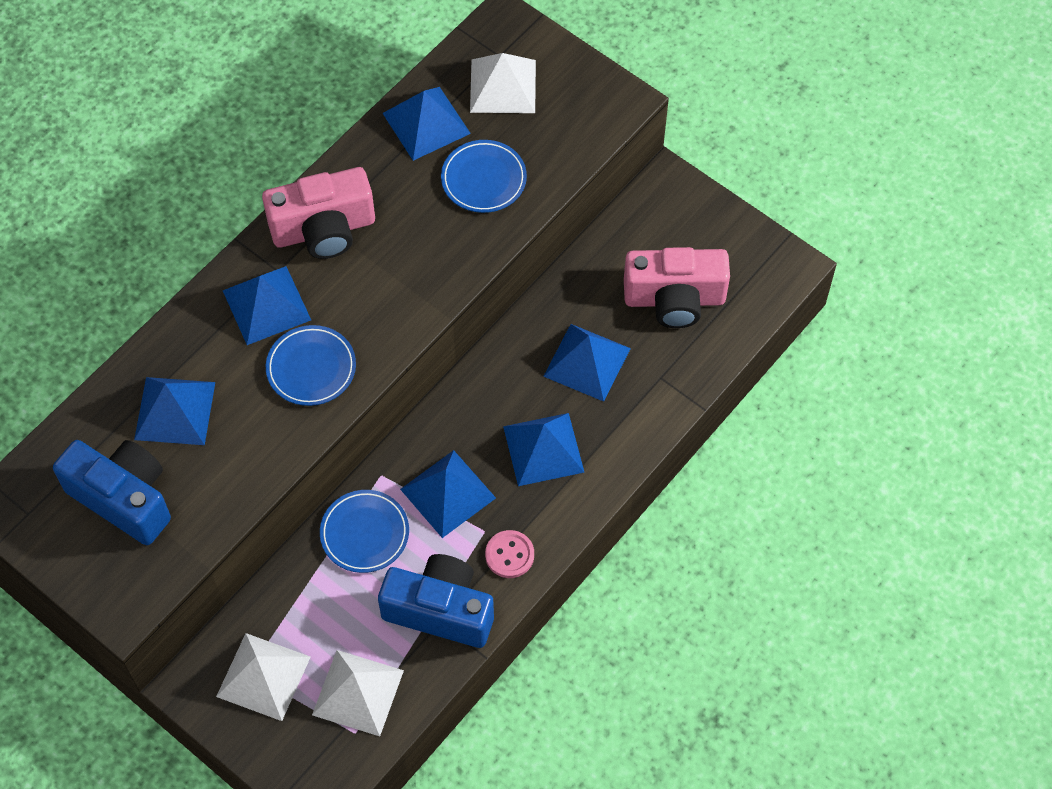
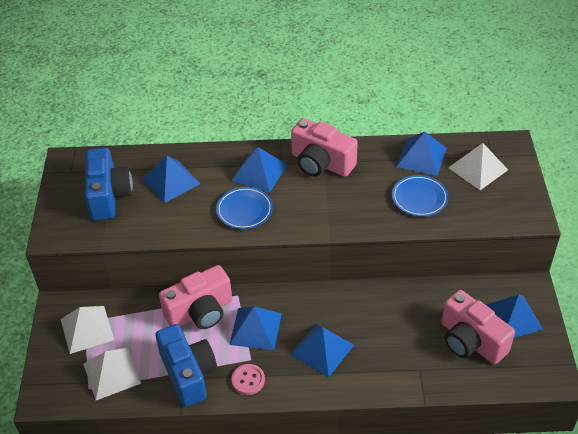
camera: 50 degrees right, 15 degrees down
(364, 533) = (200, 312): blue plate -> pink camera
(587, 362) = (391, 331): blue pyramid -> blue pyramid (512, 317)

□ □ □ □ □

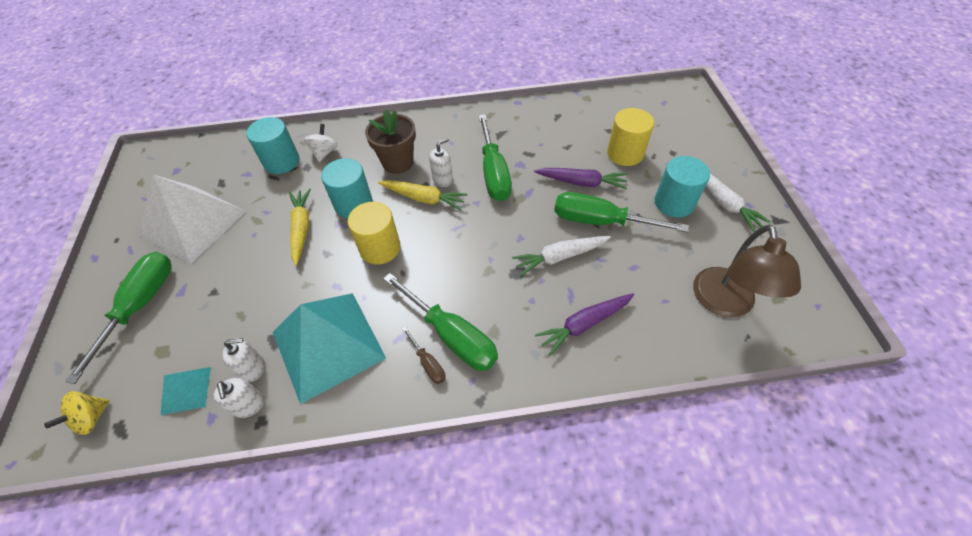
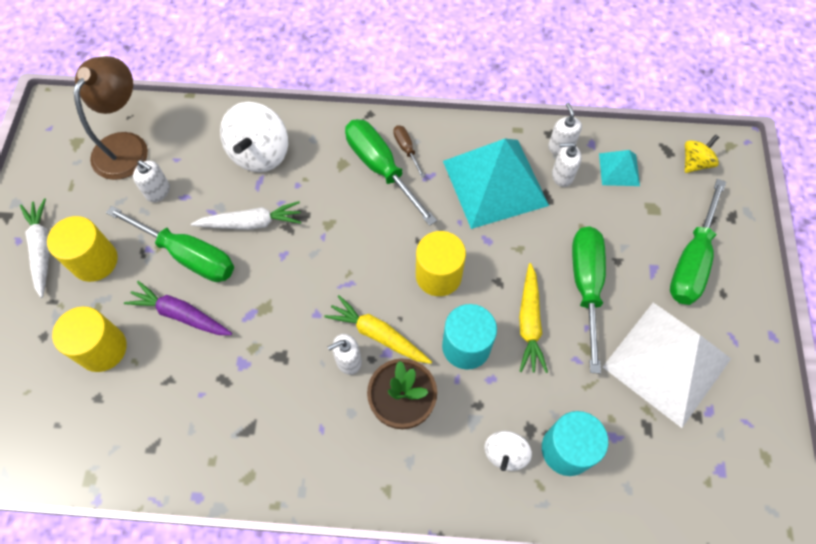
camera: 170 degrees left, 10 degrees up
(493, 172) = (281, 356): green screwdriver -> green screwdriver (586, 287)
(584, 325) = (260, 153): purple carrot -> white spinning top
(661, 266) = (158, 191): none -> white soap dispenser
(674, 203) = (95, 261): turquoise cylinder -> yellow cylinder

□ □ □ □ □

Problem description:
Copy out each line of the data that has the word "camera" in it.

Solution:
camera: 50 degrees right, 15 degrees down
(364, 533) = (200, 312): blue plate -> pink camera
camera: 170 degrees left, 10 degrees up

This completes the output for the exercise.